◆ Entries provided ◆
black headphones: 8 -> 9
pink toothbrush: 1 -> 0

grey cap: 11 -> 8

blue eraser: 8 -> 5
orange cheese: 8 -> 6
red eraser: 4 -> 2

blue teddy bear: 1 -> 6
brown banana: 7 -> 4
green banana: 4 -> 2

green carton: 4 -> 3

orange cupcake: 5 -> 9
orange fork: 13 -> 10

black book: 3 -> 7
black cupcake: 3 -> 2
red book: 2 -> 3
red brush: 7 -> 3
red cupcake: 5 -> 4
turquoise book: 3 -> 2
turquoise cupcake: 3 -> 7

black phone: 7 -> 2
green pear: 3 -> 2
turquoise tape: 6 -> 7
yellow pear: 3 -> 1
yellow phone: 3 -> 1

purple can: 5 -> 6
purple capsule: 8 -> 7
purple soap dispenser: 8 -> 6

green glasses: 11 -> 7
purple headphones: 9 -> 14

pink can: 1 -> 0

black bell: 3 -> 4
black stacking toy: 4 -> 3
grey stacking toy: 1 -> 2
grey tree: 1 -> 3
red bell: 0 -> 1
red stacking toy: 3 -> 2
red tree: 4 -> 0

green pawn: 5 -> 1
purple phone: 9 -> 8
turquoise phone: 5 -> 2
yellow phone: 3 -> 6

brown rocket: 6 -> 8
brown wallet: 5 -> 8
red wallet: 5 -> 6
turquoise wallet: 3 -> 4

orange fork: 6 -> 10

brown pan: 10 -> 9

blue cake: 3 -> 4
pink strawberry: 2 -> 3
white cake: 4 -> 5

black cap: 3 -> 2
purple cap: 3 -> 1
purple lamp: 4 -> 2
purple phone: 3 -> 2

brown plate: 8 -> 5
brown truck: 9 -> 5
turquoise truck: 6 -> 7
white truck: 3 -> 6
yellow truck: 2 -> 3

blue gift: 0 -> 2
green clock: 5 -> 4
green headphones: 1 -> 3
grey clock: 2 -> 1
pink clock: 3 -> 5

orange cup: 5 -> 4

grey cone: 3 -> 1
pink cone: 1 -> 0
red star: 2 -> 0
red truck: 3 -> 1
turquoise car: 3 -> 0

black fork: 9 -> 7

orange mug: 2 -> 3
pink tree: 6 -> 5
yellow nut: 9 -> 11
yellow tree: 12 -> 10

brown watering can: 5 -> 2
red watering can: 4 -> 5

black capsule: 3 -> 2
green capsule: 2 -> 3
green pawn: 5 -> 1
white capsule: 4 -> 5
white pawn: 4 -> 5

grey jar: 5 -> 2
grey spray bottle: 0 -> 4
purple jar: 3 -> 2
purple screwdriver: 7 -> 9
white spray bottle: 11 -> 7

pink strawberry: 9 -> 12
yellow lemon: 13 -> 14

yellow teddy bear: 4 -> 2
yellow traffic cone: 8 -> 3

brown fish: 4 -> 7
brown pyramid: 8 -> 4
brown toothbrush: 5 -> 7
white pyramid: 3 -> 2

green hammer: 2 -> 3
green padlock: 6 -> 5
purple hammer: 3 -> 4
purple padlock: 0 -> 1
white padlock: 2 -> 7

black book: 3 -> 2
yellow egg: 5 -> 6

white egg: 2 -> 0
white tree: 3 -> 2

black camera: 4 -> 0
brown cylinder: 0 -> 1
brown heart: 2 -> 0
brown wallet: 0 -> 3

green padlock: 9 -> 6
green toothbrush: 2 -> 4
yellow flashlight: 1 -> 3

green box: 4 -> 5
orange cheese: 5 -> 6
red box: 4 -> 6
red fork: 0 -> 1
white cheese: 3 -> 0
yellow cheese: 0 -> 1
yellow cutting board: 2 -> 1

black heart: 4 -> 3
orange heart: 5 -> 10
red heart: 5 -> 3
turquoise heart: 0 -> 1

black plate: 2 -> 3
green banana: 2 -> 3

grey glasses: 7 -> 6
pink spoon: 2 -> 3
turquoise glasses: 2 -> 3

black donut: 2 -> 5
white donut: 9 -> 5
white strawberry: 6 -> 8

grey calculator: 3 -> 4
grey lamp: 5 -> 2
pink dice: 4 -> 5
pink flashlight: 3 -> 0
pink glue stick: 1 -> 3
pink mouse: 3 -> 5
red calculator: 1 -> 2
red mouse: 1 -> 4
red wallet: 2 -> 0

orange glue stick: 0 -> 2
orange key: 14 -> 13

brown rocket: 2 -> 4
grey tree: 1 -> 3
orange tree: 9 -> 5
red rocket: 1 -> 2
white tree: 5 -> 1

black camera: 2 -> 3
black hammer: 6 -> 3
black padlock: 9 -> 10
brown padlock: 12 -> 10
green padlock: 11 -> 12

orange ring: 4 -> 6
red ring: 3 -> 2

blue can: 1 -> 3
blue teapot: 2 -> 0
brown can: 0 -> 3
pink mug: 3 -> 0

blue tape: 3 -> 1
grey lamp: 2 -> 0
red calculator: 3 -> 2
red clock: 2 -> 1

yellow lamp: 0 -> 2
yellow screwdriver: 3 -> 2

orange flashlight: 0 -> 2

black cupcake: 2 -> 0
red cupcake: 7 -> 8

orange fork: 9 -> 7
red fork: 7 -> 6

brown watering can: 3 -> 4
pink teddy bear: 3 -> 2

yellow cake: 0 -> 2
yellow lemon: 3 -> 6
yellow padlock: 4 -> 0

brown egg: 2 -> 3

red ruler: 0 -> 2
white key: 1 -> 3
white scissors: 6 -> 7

◆ What you should do ◆
Take each line of the listing above and set it down again exactly.

◆ Exercise output ◆
black headphones: 8 -> 9
pink toothbrush: 1 -> 0

grey cap: 11 -> 8

blue eraser: 8 -> 5
orange cheese: 8 -> 6
red eraser: 4 -> 2

blue teddy bear: 1 -> 6
brown banana: 7 -> 4
green banana: 4 -> 2

green carton: 4 -> 3

orange cupcake: 5 -> 9
orange fork: 13 -> 10

black book: 3 -> 7
black cupcake: 3 -> 2
red book: 2 -> 3
red brush: 7 -> 3
red cupcake: 5 -> 4
turquoise book: 3 -> 2
turquoise cupcake: 3 -> 7

black phone: 7 -> 2
green pear: 3 -> 2
turquoise tape: 6 -> 7
yellow pear: 3 -> 1
yellow phone: 3 -> 1

purple can: 5 -> 6
purple capsule: 8 -> 7
purple soap dispenser: 8 -> 6

green glasses: 11 -> 7
purple headphones: 9 -> 14

pink can: 1 -> 0

black bell: 3 -> 4
black stacking toy: 4 -> 3
grey stacking toy: 1 -> 2
grey tree: 1 -> 3
red bell: 0 -> 1
red stacking toy: 3 -> 2
red tree: 4 -> 0

green pawn: 5 -> 1
purple phone: 9 -> 8
turquoise phone: 5 -> 2
yellow phone: 3 -> 6

brown rocket: 6 -> 8
brown wallet: 5 -> 8
red wallet: 5 -> 6
turquoise wallet: 3 -> 4

orange fork: 6 -> 10

brown pan: 10 -> 9

blue cake: 3 -> 4
pink strawberry: 2 -> 3
white cake: 4 -> 5

black cap: 3 -> 2
purple cap: 3 -> 1
purple lamp: 4 -> 2
purple phone: 3 -> 2

brown plate: 8 -> 5
brown truck: 9 -> 5
turquoise truck: 6 -> 7
white truck: 3 -> 6
yellow truck: 2 -> 3

blue gift: 0 -> 2
green clock: 5 -> 4
green headphones: 1 -> 3
grey clock: 2 -> 1
pink clock: 3 -> 5

orange cup: 5 -> 4

grey cone: 3 -> 1
pink cone: 1 -> 0
red star: 2 -> 0
red truck: 3 -> 1
turquoise car: 3 -> 0

black fork: 9 -> 7

orange mug: 2 -> 3
pink tree: 6 -> 5
yellow nut: 9 -> 11
yellow tree: 12 -> 10

brown watering can: 5 -> 2
red watering can: 4 -> 5

black capsule: 3 -> 2
green capsule: 2 -> 3
green pawn: 5 -> 1
white capsule: 4 -> 5
white pawn: 4 -> 5

grey jar: 5 -> 2
grey spray bottle: 0 -> 4
purple jar: 3 -> 2
purple screwdriver: 7 -> 9
white spray bottle: 11 -> 7

pink strawberry: 9 -> 12
yellow lemon: 13 -> 14

yellow teddy bear: 4 -> 2
yellow traffic cone: 8 -> 3

brown fish: 4 -> 7
brown pyramid: 8 -> 4
brown toothbrush: 5 -> 7
white pyramid: 3 -> 2

green hammer: 2 -> 3
green padlock: 6 -> 5
purple hammer: 3 -> 4
purple padlock: 0 -> 1
white padlock: 2 -> 7

black book: 3 -> 2
yellow egg: 5 -> 6

white egg: 2 -> 0
white tree: 3 -> 2

black camera: 4 -> 0
brown cylinder: 0 -> 1
brown heart: 2 -> 0
brown wallet: 0 -> 3

green padlock: 9 -> 6
green toothbrush: 2 -> 4
yellow flashlight: 1 -> 3

green box: 4 -> 5
orange cheese: 5 -> 6
red box: 4 -> 6
red fork: 0 -> 1
white cheese: 3 -> 0
yellow cheese: 0 -> 1
yellow cutting board: 2 -> 1

black heart: 4 -> 3
orange heart: 5 -> 10
red heart: 5 -> 3
turquoise heart: 0 -> 1

black plate: 2 -> 3
green banana: 2 -> 3

grey glasses: 7 -> 6
pink spoon: 2 -> 3
turquoise glasses: 2 -> 3

black donut: 2 -> 5
white donut: 9 -> 5
white strawberry: 6 -> 8

grey calculator: 3 -> 4
grey lamp: 5 -> 2
pink dice: 4 -> 5
pink flashlight: 3 -> 0
pink glue stick: 1 -> 3
pink mouse: 3 -> 5
red calculator: 1 -> 2
red mouse: 1 -> 4
red wallet: 2 -> 0

orange glue stick: 0 -> 2
orange key: 14 -> 13

brown rocket: 2 -> 4
grey tree: 1 -> 3
orange tree: 9 -> 5
red rocket: 1 -> 2
white tree: 5 -> 1

black camera: 2 -> 3
black hammer: 6 -> 3
black padlock: 9 -> 10
brown padlock: 12 -> 10
green padlock: 11 -> 12

orange ring: 4 -> 6
red ring: 3 -> 2

blue can: 1 -> 3
blue teapot: 2 -> 0
brown can: 0 -> 3
pink mug: 3 -> 0

blue tape: 3 -> 1
grey lamp: 2 -> 0
red calculator: 3 -> 2
red clock: 2 -> 1

yellow lamp: 0 -> 2
yellow screwdriver: 3 -> 2

orange flashlight: 0 -> 2

black cupcake: 2 -> 0
red cupcake: 7 -> 8

orange fork: 9 -> 7
red fork: 7 -> 6

brown watering can: 3 -> 4
pink teddy bear: 3 -> 2

yellow cake: 0 -> 2
yellow lemon: 3 -> 6
yellow padlock: 4 -> 0

brown egg: 2 -> 3

red ruler: 0 -> 2
white key: 1 -> 3
white scissors: 6 -> 7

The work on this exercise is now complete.